## Material provided
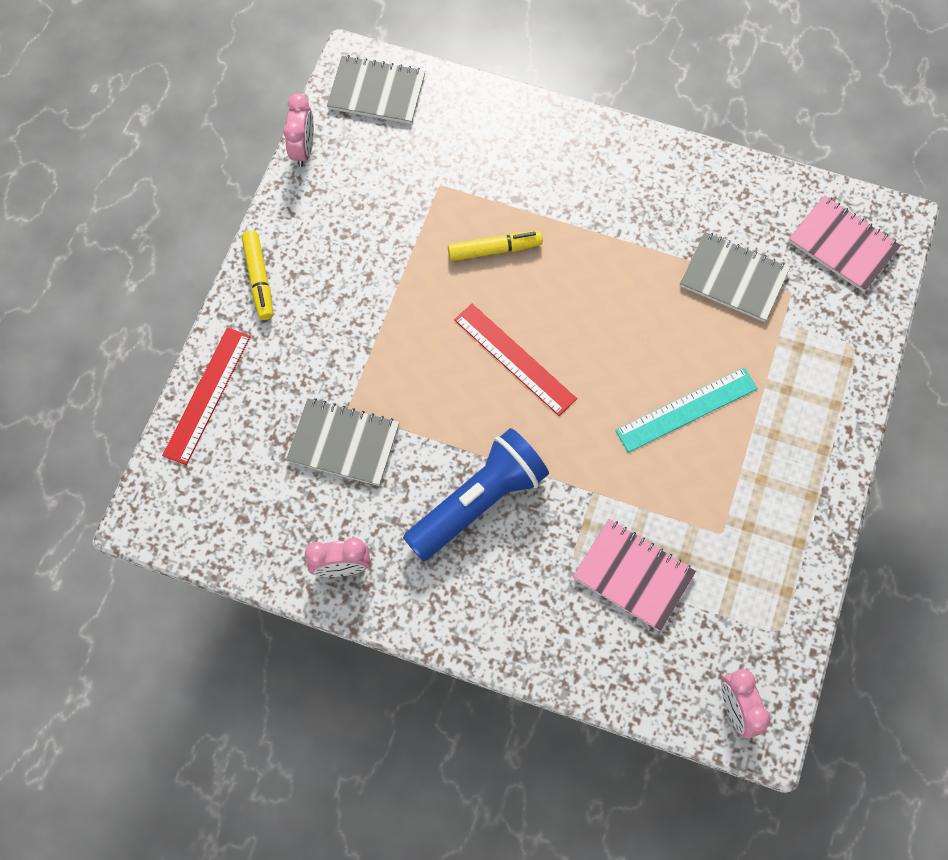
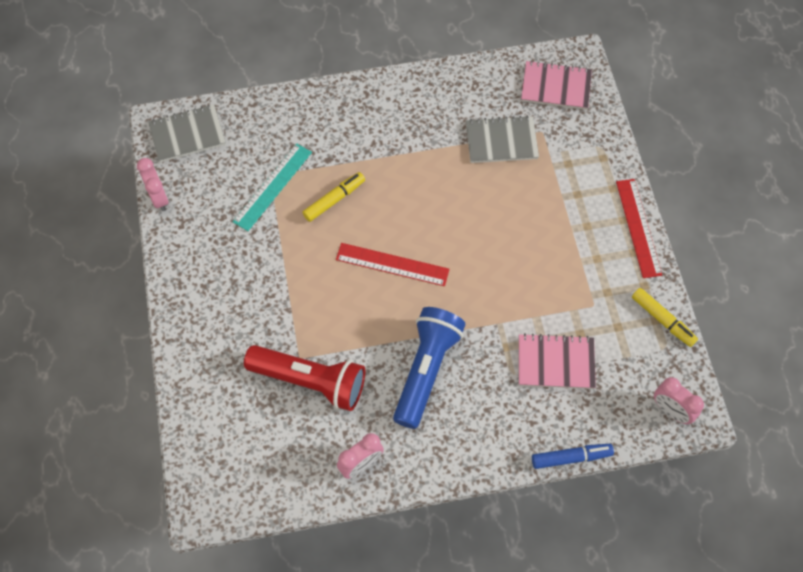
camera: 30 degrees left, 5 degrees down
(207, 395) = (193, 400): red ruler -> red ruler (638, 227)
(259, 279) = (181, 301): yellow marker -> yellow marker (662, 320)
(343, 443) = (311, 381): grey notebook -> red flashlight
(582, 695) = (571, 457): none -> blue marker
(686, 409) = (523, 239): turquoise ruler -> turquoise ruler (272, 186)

## What you are asked to do
Copy each line of the listing that contains the string "marker".

## Completed task
(259, 279) = (181, 301): yellow marker -> yellow marker (662, 320)
(582, 695) = (571, 457): none -> blue marker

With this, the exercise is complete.